"""

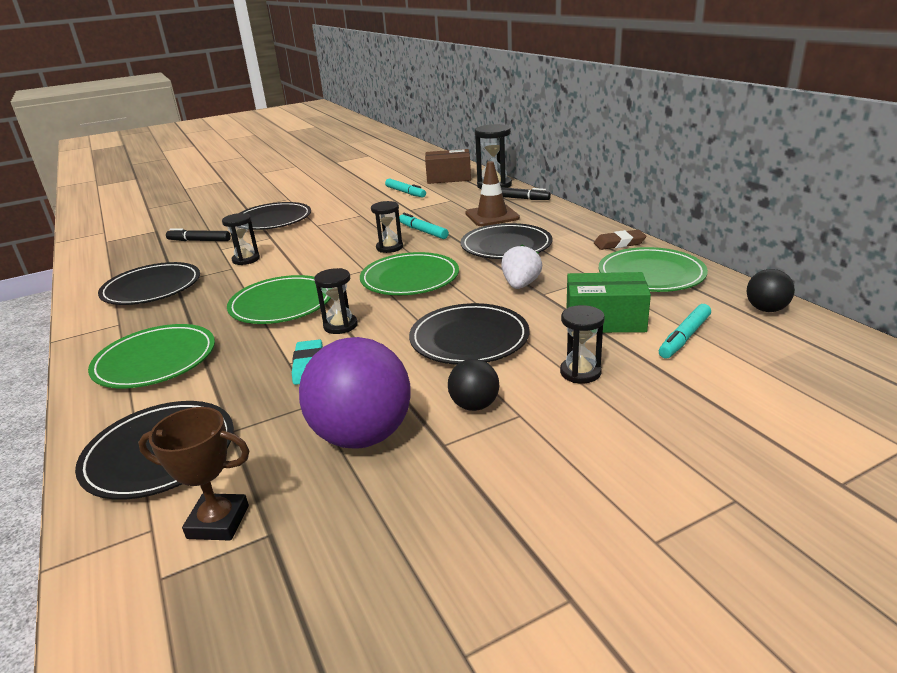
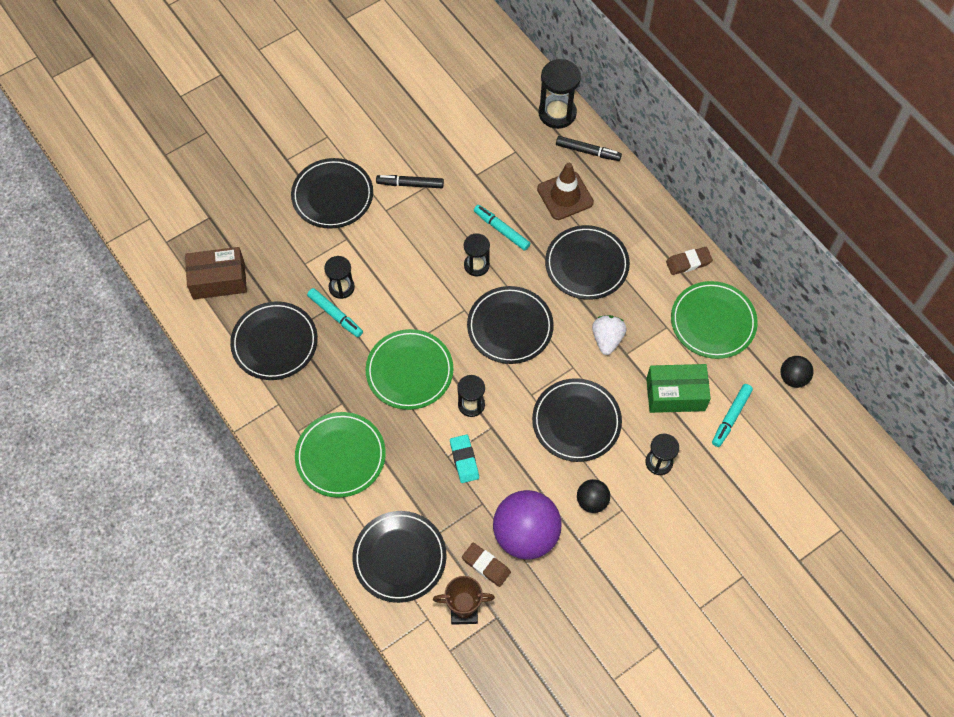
camera: 10 degrees left, 35 degrees up
(199, 241) = (272, 244): black marker -> black marker (410, 184)
(285, 467) = (486, 565): none -> brown eraser
(405, 192) = (460, 127): turquoise marker -> turquoise marker (335, 315)
(410, 278) = (510, 327): green plate -> black plate
(449, 178) = (501, 85): brown box -> brown box (219, 280)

"""

_WHAT IS REQUIRED_
Word for word, output the lines from the beginning of the listing through the line holding "(410, 278) = (510, 327): green" and nothing beyond them. Omit the pictures.

_SOLVED EXERCISE_
camera: 10 degrees left, 35 degrees up
(199, 241) = (272, 244): black marker -> black marker (410, 184)
(285, 467) = (486, 565): none -> brown eraser
(405, 192) = (460, 127): turquoise marker -> turquoise marker (335, 315)
(410, 278) = (510, 327): green plate -> black plate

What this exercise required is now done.